#### ACTIVITY
Reproduce exactly the line with "camera: 30 degrees left, 5 degrees up" and the lines after it. Stop at the last line of the data and include nothing else.
"""
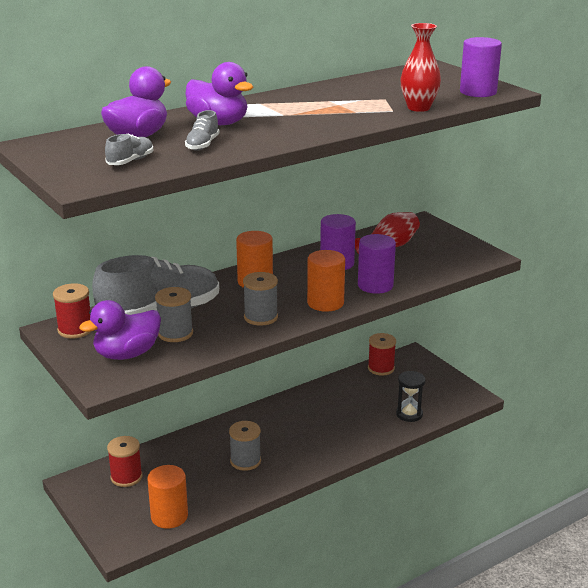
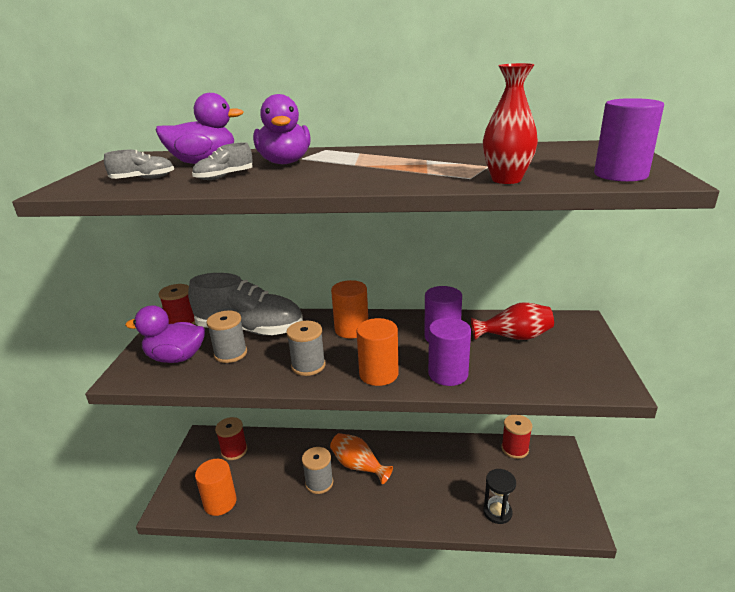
camera: 40 degrees right, 0 degrees up
none -> orange vase [330,433,393,484]

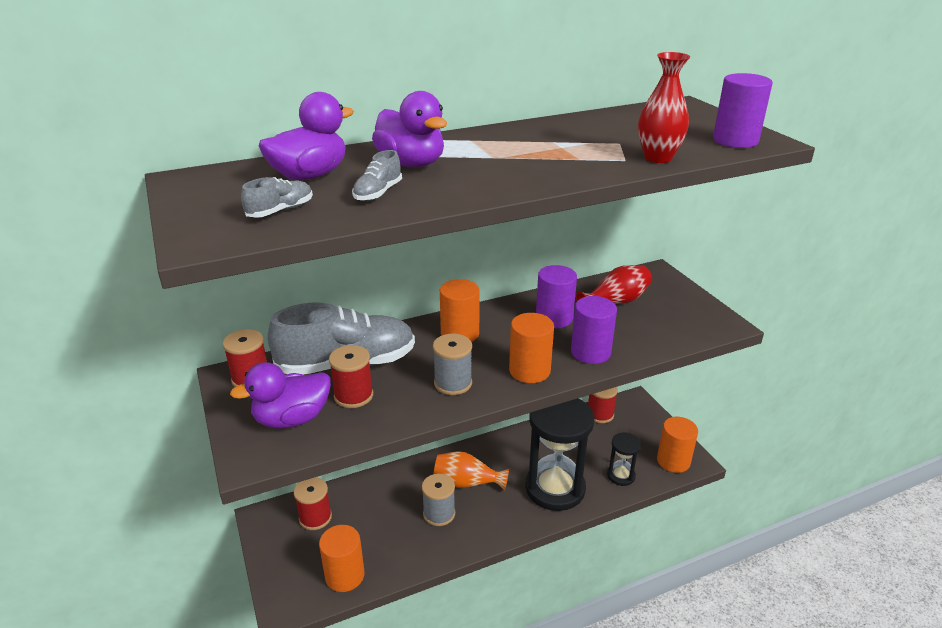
camera: 30 degrees left, 5 degrees up
grey spool [206,310,247,363] -> red spool [329,345,373,408]
none -> black hourglass [525,398,595,511]
none -> orange cylinder [657,417,698,473]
"""
#### ANSWER TO THE PROBLEM
camera: 30 degrees left, 5 degrees up
grey spool [206,310,247,363] -> red spool [329,345,373,408]
none -> black hourglass [525,398,595,511]
none -> orange cylinder [657,417,698,473]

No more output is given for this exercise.